▶ [About this exercise] The records appear below. Set down exactly each line from the one that contains "IC202: NOR CD4001" through the last, both included.

Excerpts from a dataset:
■ ■ ■

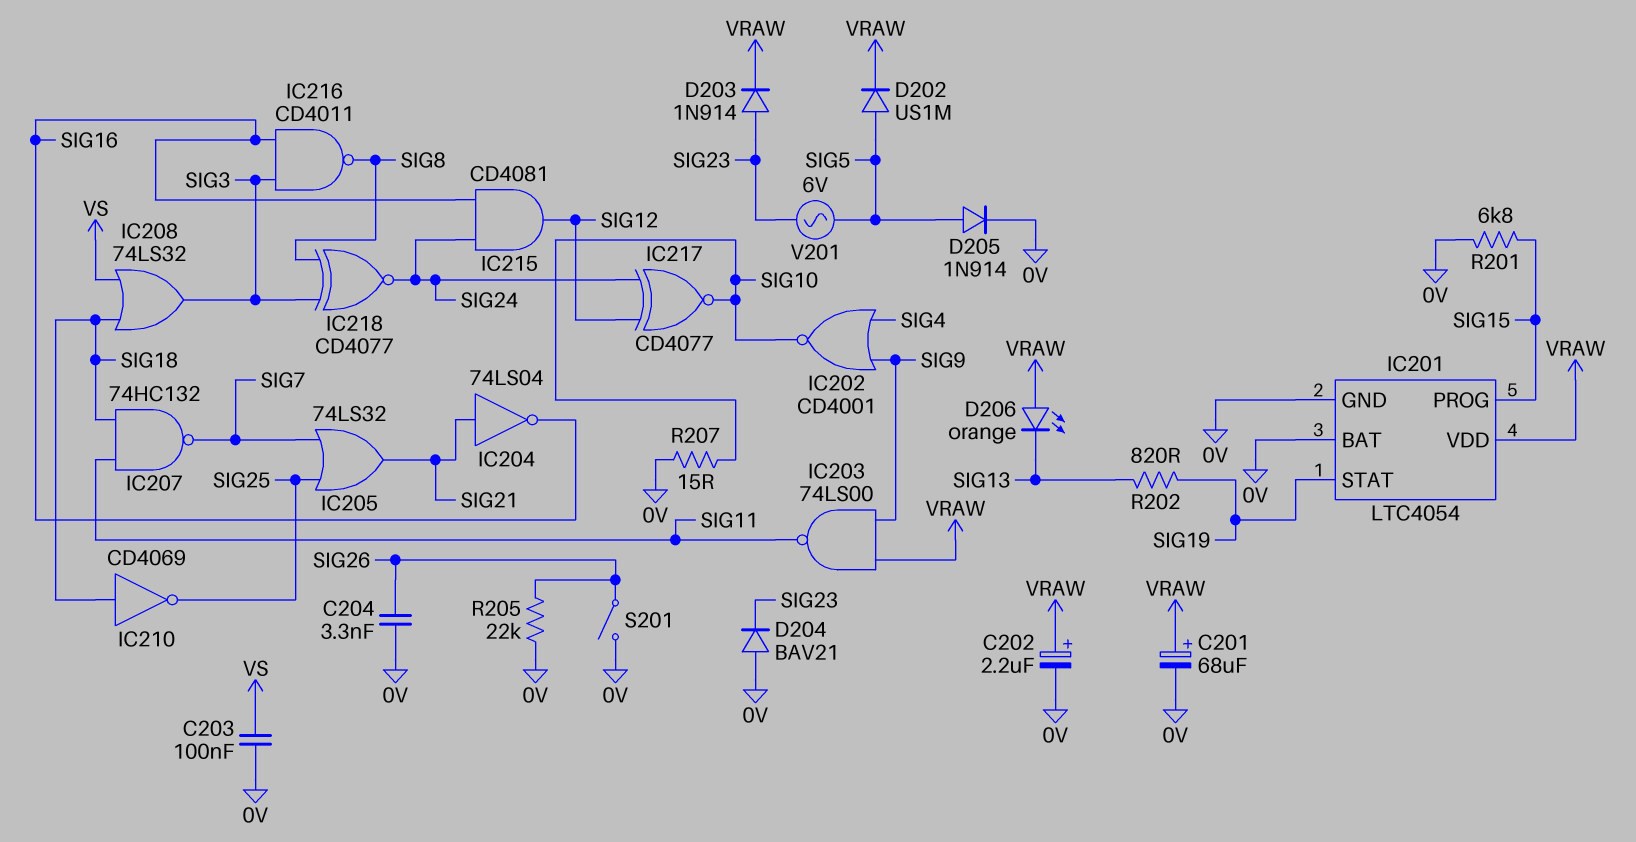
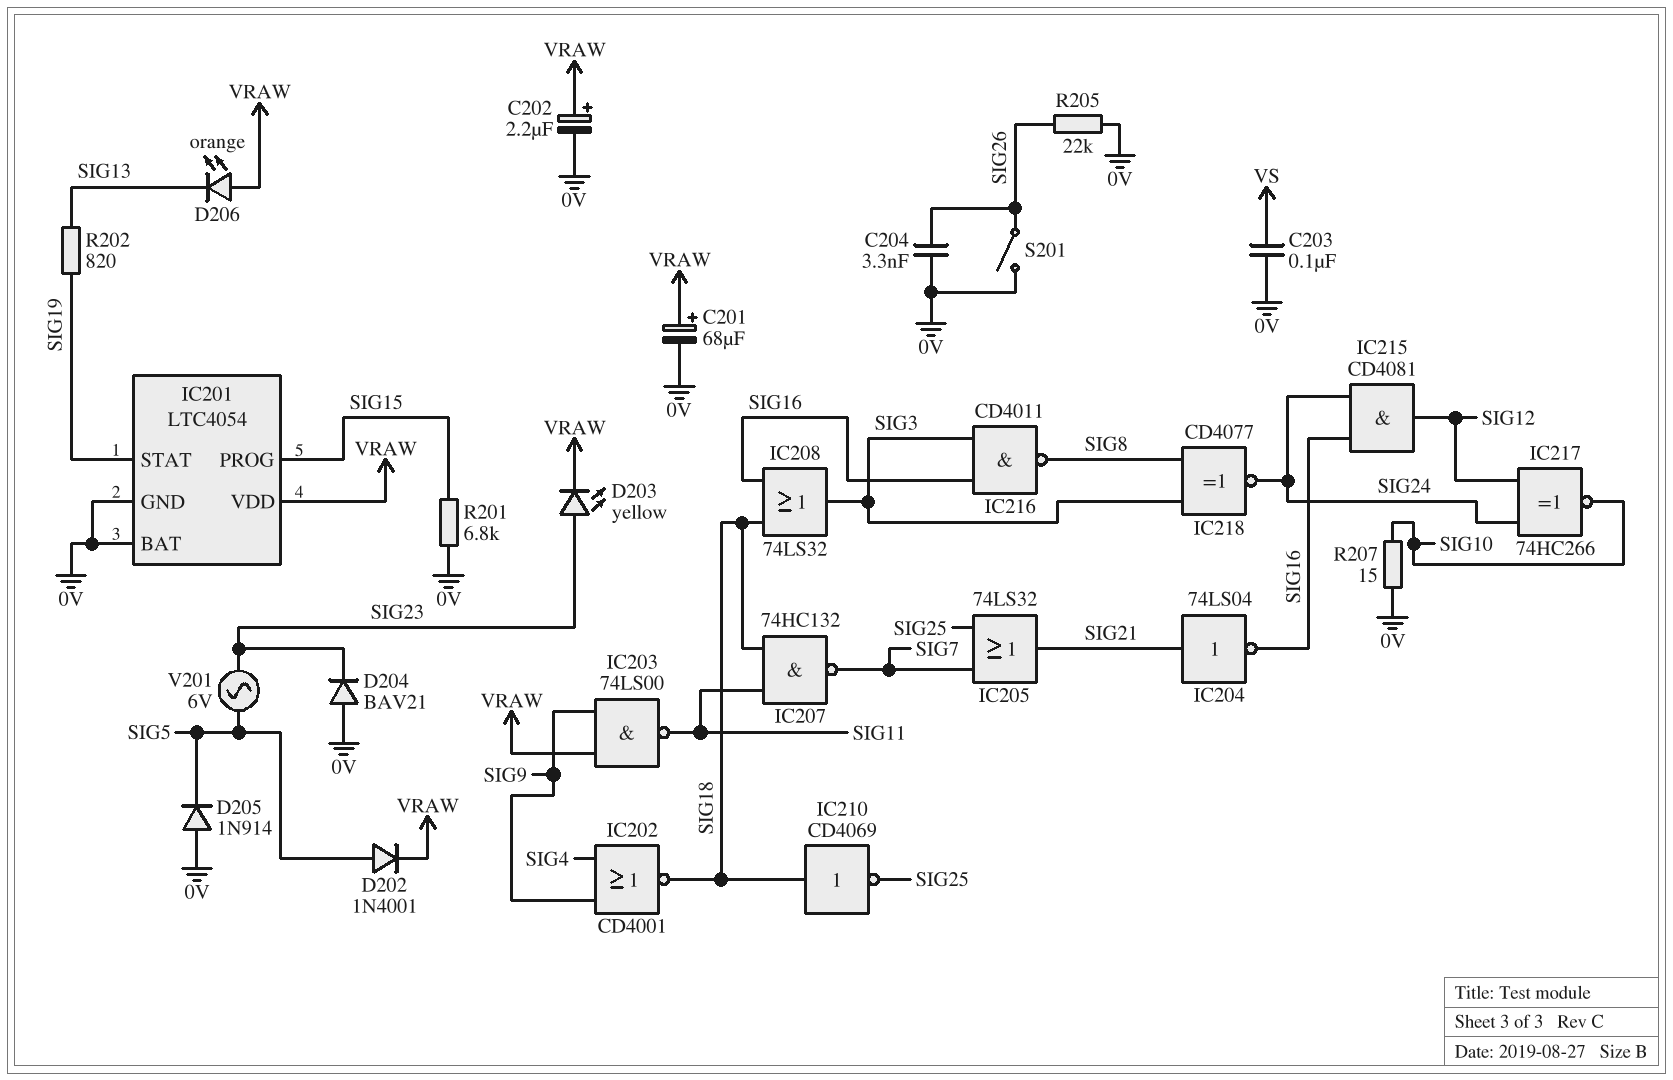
D202: diode US1M (A SIG5, K VRAW) -> diode 1N4001 (A SIG5, K VRAW)
D203: diode 1N914 (A SIG23, K VRAW) -> LED yellow (A SIG23, K VRAW)
D205: diode 1N914 (A SIG5, K 0V) -> diode 1N914 (A 0V, K SIG5)
IC202: NOR CD4001 (in SIG4, in SIG9, out SIG10) -> NOR CD4001 (in SIG4, in SIG9, out SIG18)
IC208: OR 74LS32 (in SIG18, in VS, out SIG3) -> OR 74LS32 (in SIG16, in SIG18, out SIG3)
IC217: XNOR CD4077 (in SIG12, in SIG24, out SIG10) -> XNOR 74HC266 (in SIG12, in SIG24, out SIG10)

■ ■ ■

▶ [Answer section]
IC202: NOR CD4001 (in SIG4, in SIG9, out SIG10) -> NOR CD4001 (in SIG4, in SIG9, out SIG18)
IC208: OR 74LS32 (in SIG18, in VS, out SIG3) -> OR 74LS32 (in SIG16, in SIG18, out SIG3)
IC217: XNOR CD4077 (in SIG12, in SIG24, out SIG10) -> XNOR 74HC266 (in SIG12, in SIG24, out SIG10)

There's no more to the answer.